**DATA FOR THIS TASK**:
------------------------------------------------

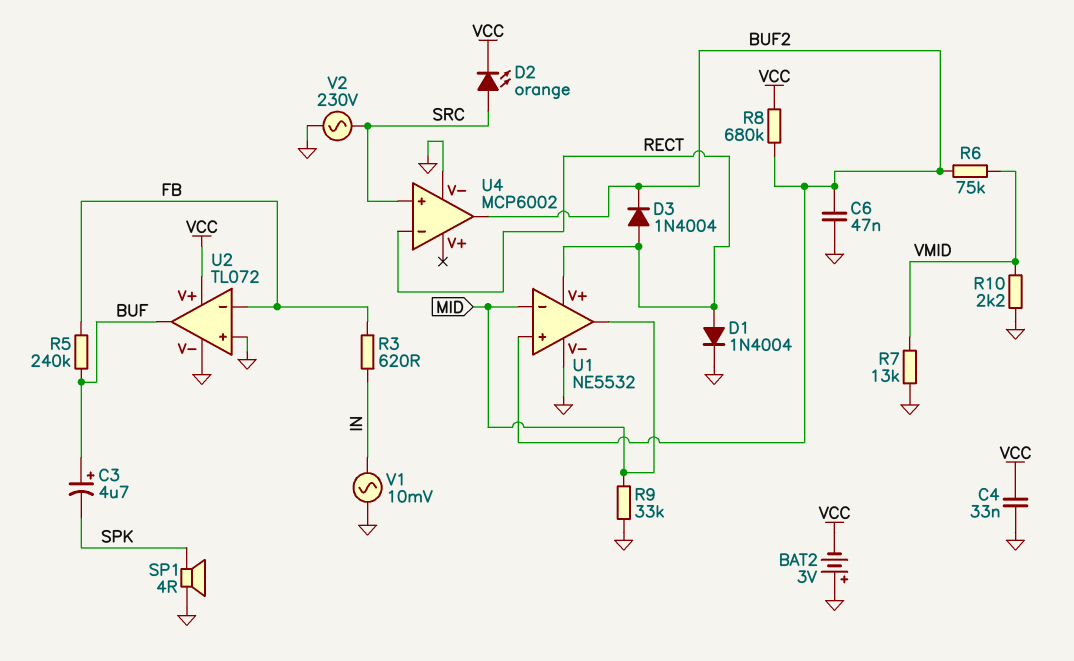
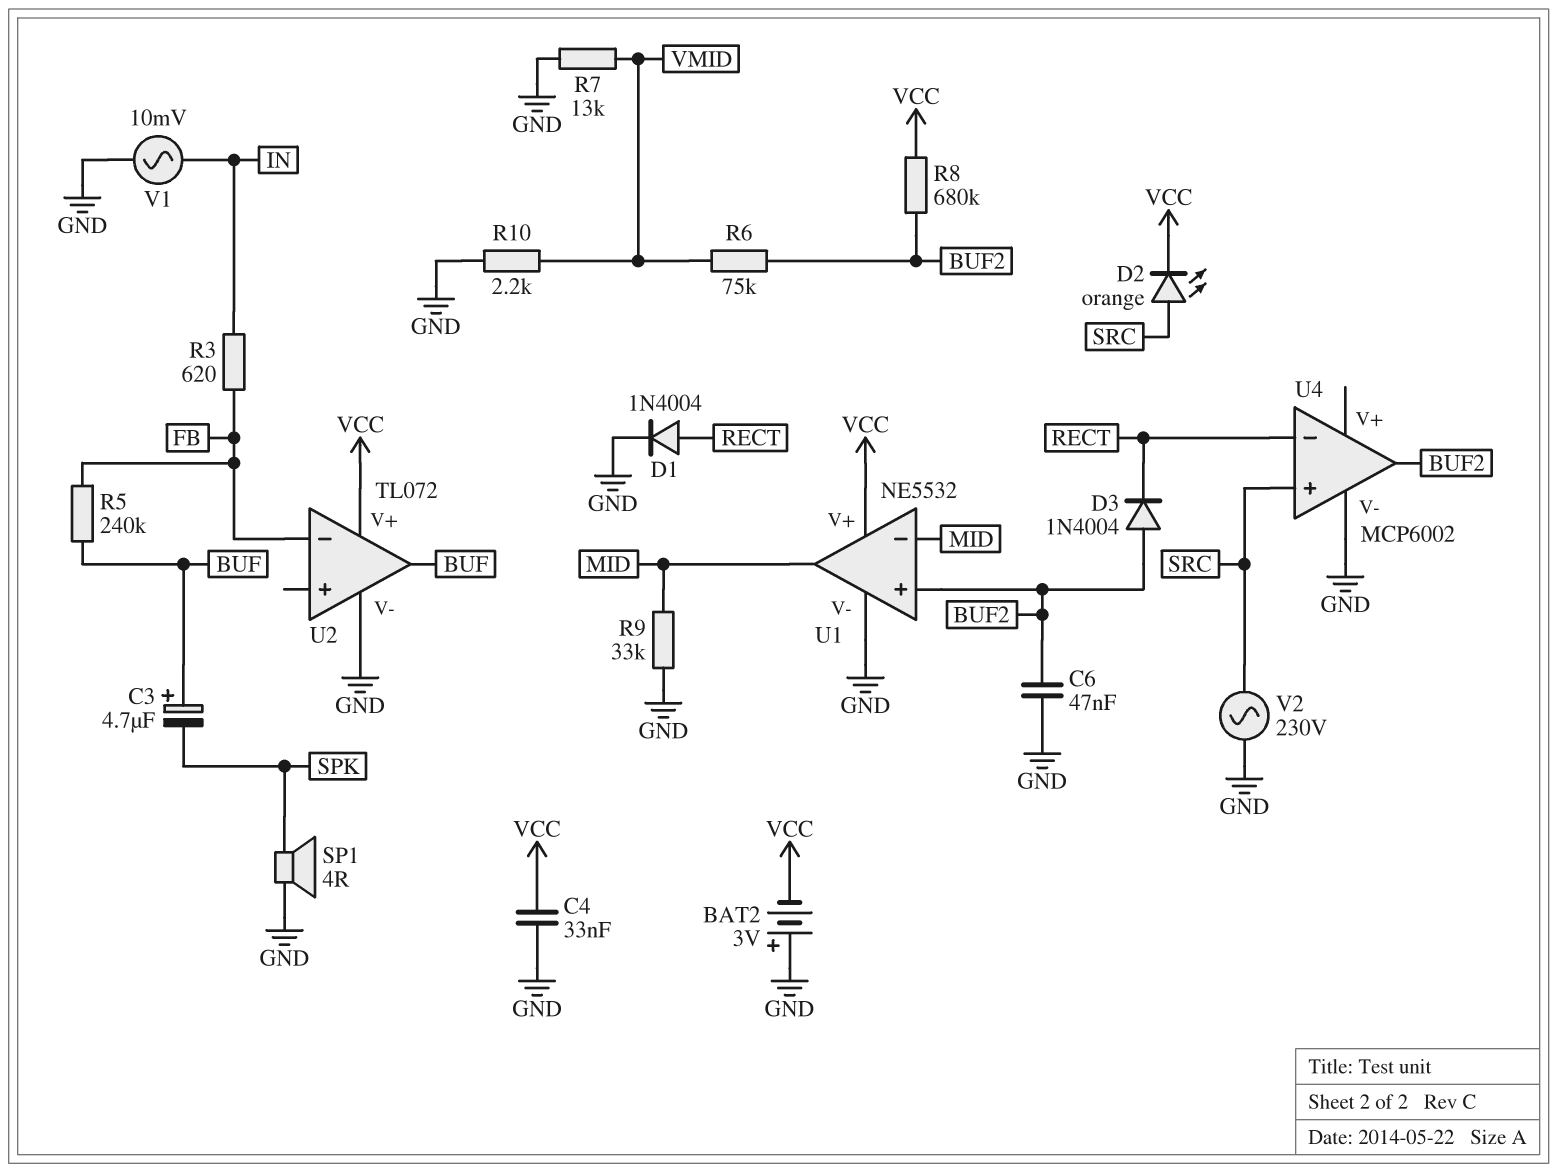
D3: diode 1N4004 (A RECT, K BUF2) -> diode 1N4004 (A BUF2, K RECT)
U1 pin V+: RECT -> VCC
U2 pin in+: GND -> none

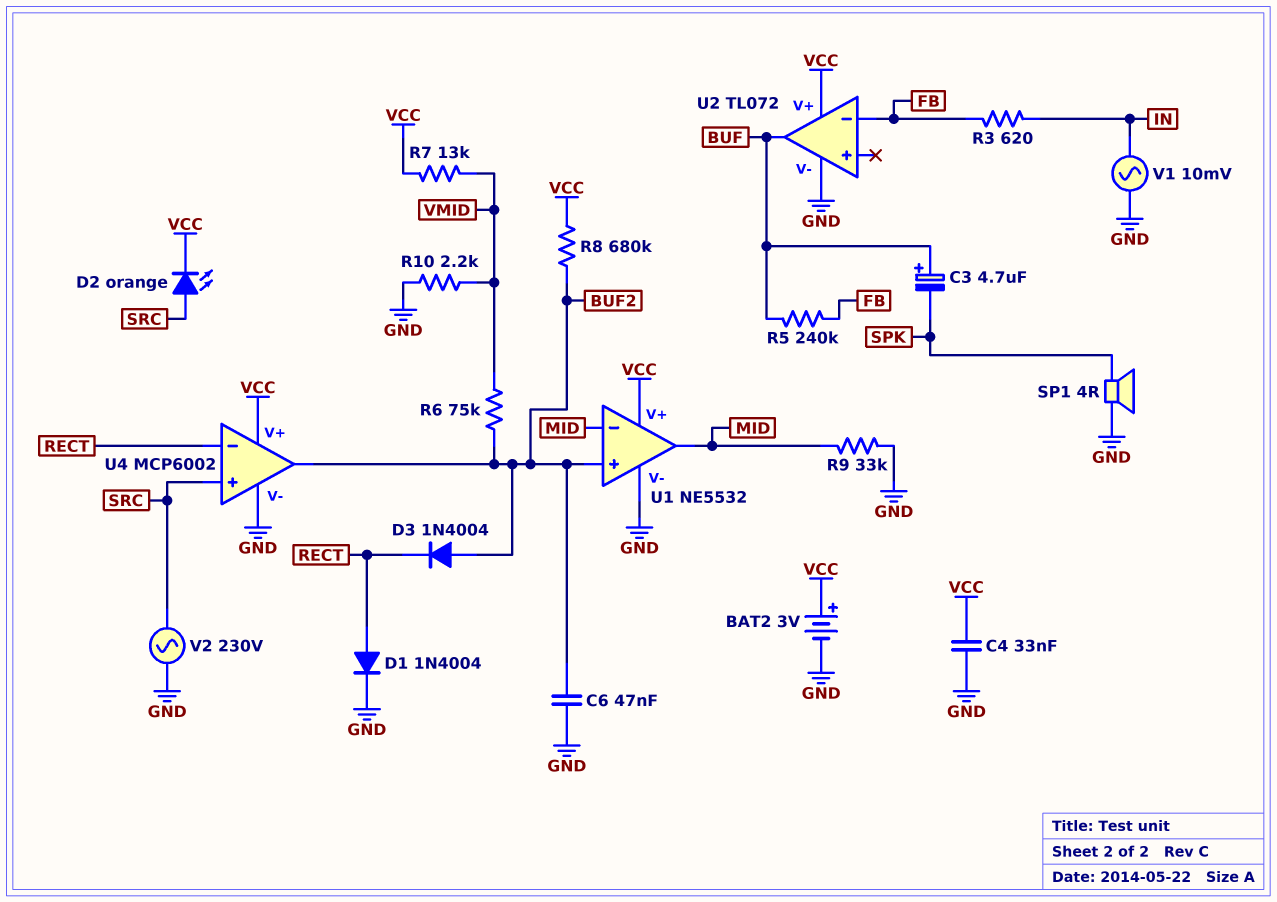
BAT2: 3V (plus GND, minus VCC) -> 3V (plus VCC, minus GND)
R7: 13k (GND, VMID) -> 13k (VCC, VMID)
U4 pin V+: none -> VCC

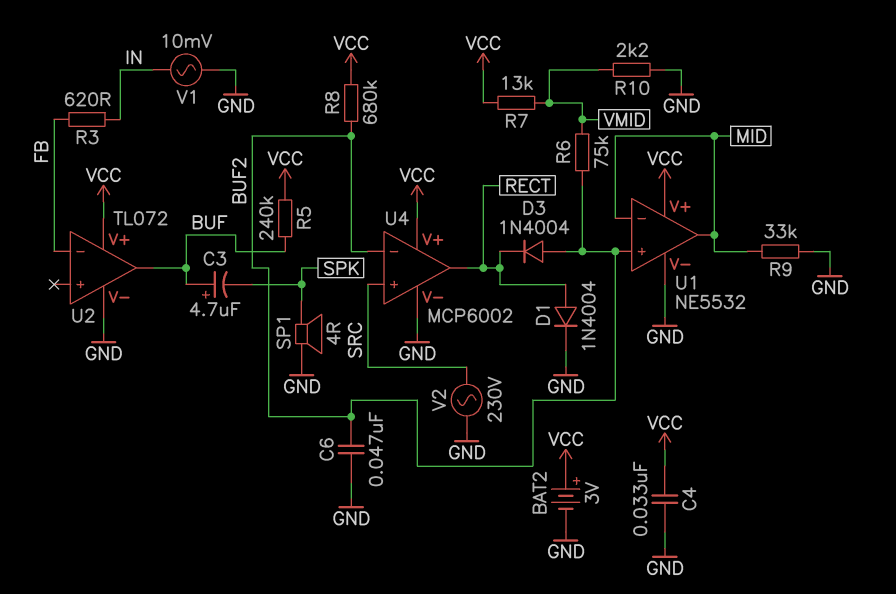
D2: LED orange (A SRC, K VCC) -> none
R5: 240k (BUF, FB) -> 240k (BUF, VCC)
U4 pin in-: RECT -> BUF2
U4 pin out: BUF2 -> RECT

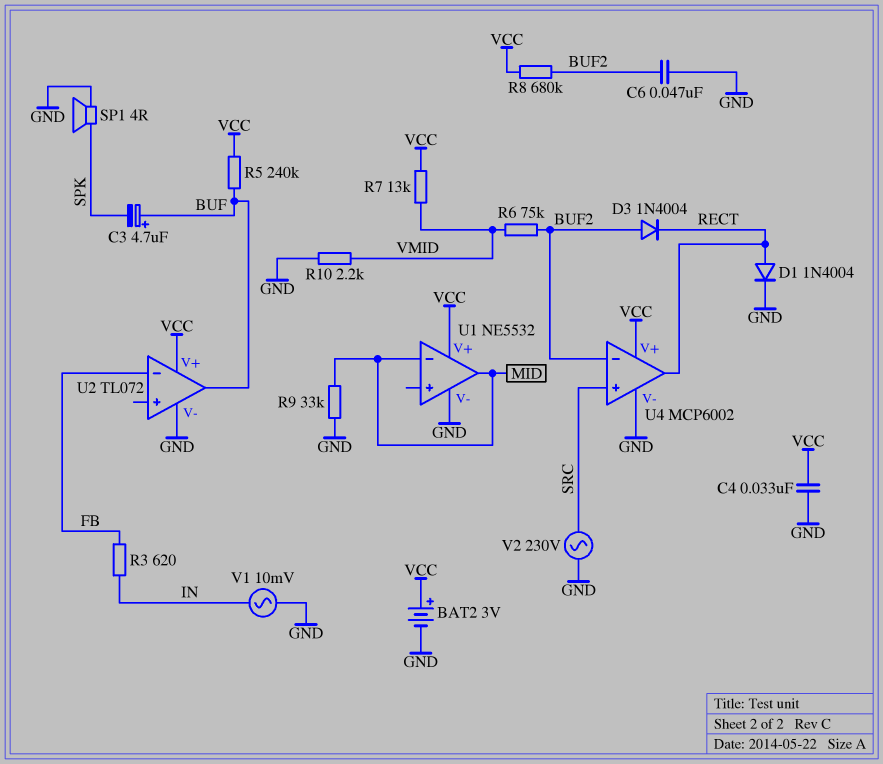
U1 pin in+: BUF2 -> none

------------------------------------------------

Every line from the one that holds "U1 pin V+: RECT -> VCC" to the end of the listing should be output exactly, with pictures left out, please.

U1 pin V+: RECT -> VCC
U2 pin in+: GND -> none

BAT2: 3V (plus GND, minus VCC) -> 3V (plus VCC, minus GND)
R7: 13k (GND, VMID) -> 13k (VCC, VMID)
U4 pin V+: none -> VCC

D2: LED orange (A SRC, K VCC) -> none
R5: 240k (BUF, FB) -> 240k (BUF, VCC)
U4 pin in-: RECT -> BUF2
U4 pin out: BUF2 -> RECT

U1 pin in+: BUF2 -> none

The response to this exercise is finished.